_JOB ITEM_.
The lines to return are those below that contain the word "blue".

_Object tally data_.
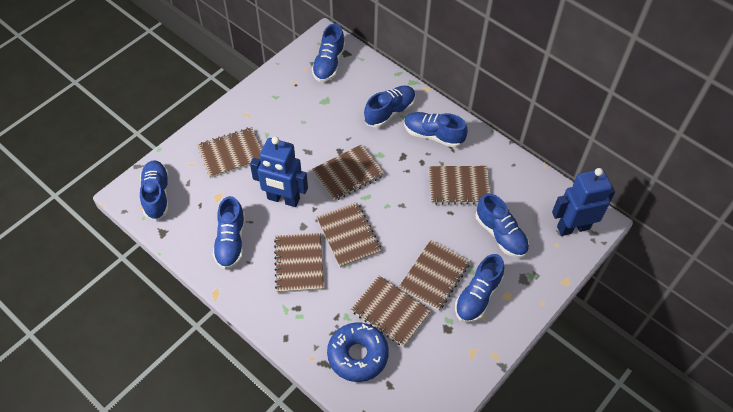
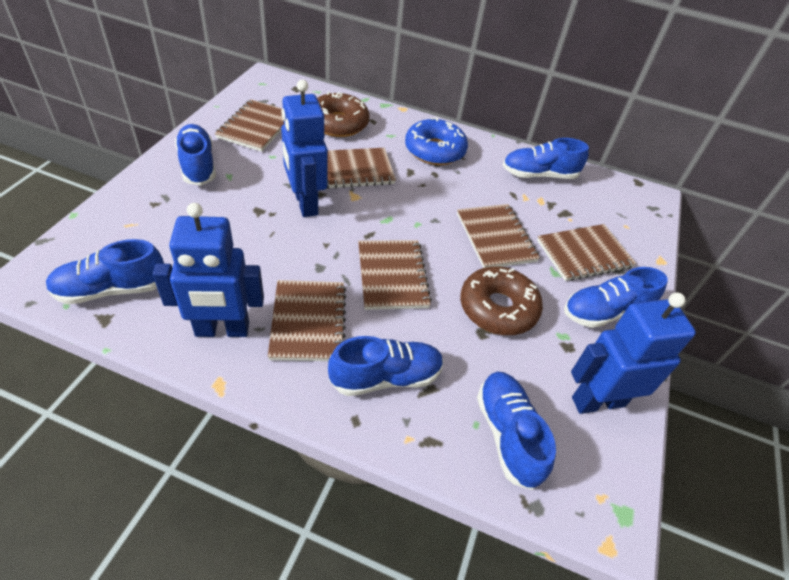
blue robot: [250,137,308,207] [552,168,615,236] = 2 -> [153,203,264,337] [281,80,328,217] [571,292,696,414] = 3
blue shoe: [140,160,169,220] [213,196,245,269] [312,24,345,82] [364,85,416,128] [404,112,468,148] [455,254,504,323] [475,194,529,258] = 7 -> [46,239,164,304] [175,124,216,186] [328,336,444,396] [477,372,556,490] [503,138,589,179] [564,267,668,328] = 6
brown donut: none = 0 -> [317,92,370,137] [460,266,543,335] = 2
brown notebook: [197,127,262,178] [274,233,324,293] [312,144,385,201] [316,202,382,268] [351,275,431,347] [399,240,470,311] [429,166,490,205] = 7 -> [215,99,284,152] [268,280,346,361] [327,148,396,189] [358,240,432,310] [457,204,540,268] [537,224,636,281] = 6

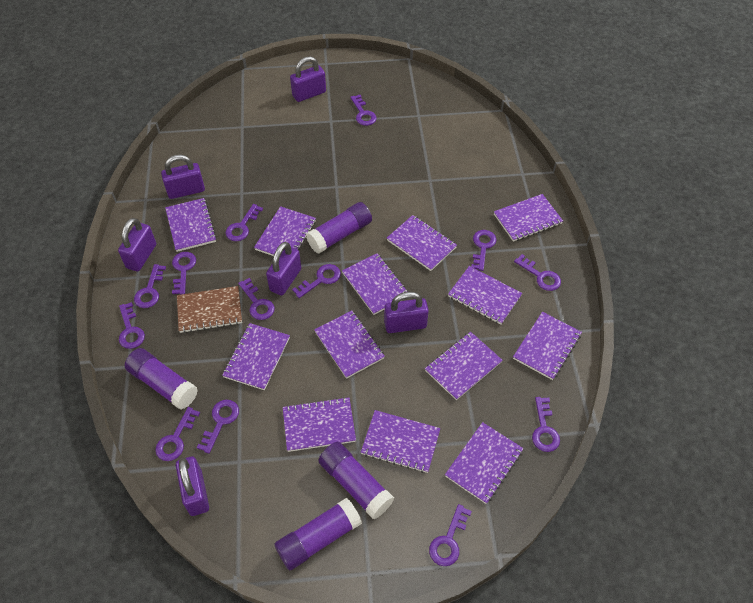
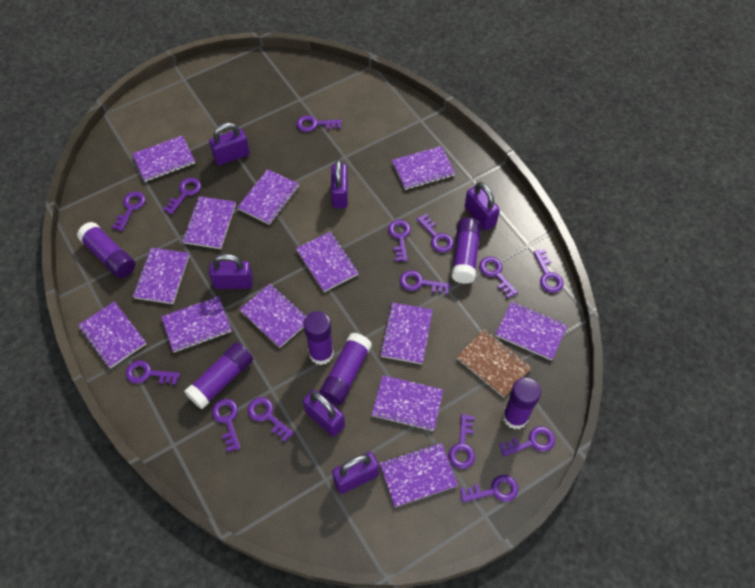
purple glue stick: [125,348,198,410] [274,498,362,571] [306,202,372,253] [318,442,394,519] = 4 -> [77,222,135,278] [184,342,253,409] [303,311,334,365] [319,333,372,405] [451,217,481,284] [503,377,541,429] = 6
purple key: [119,302,145,349] [134,264,166,308] [155,407,200,461] [172,252,196,295] [197,400,239,454] [226,204,263,241] [238,278,275,320] [292,264,341,298] [350,95,377,126] [429,504,472,566] [471,230,496,271] [514,254,561,291] [532,397,560,452] = 13 -> [112,191,145,231] [126,360,180,385] [163,178,201,215] [212,399,241,452] [247,397,294,442] [296,115,342,132] [388,220,411,262] [400,270,451,295] [417,214,454,253] [449,414,475,469] [460,475,518,502] [479,257,518,298] [499,426,555,456] [534,249,564,293] = 14

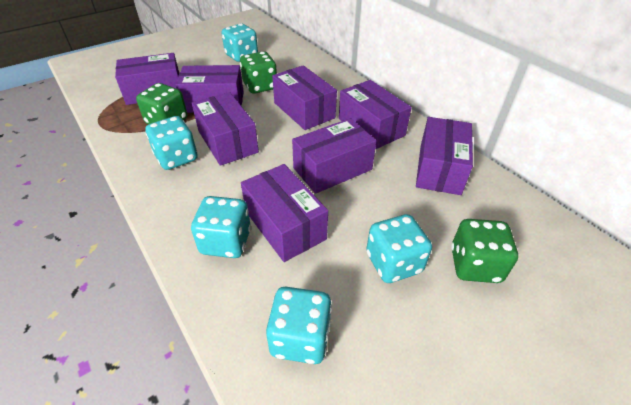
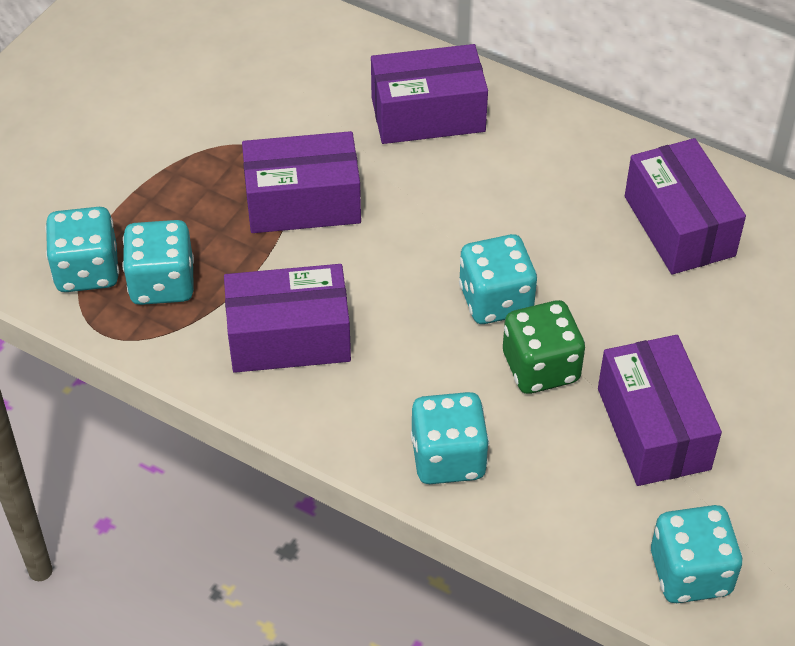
green dice: [136,83,187,124] [240,51,277,94] [451,219,518,283] = 3 -> [503,300,585,394] = 1
purple box: [115,53,179,105] [176,65,244,113] [192,92,259,166] [241,164,328,262] [272,65,337,130] [292,118,376,194] [339,80,412,149] [416,117,473,195] = 8 -> [224,264,351,373] [242,131,361,233] [371,44,488,144] [598,335,722,486] [625,138,746,275] = 5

_REPLY_.
blue robot: [250,137,308,207] [552,168,615,236] = 2 -> [153,203,264,337] [281,80,328,217] [571,292,696,414] = 3
blue shoe: [140,160,169,220] [213,196,245,269] [312,24,345,82] [364,85,416,128] [404,112,468,148] [455,254,504,323] [475,194,529,258] = 7 -> [46,239,164,304] [175,124,216,186] [328,336,444,396] [477,372,556,490] [503,138,589,179] [564,267,668,328] = 6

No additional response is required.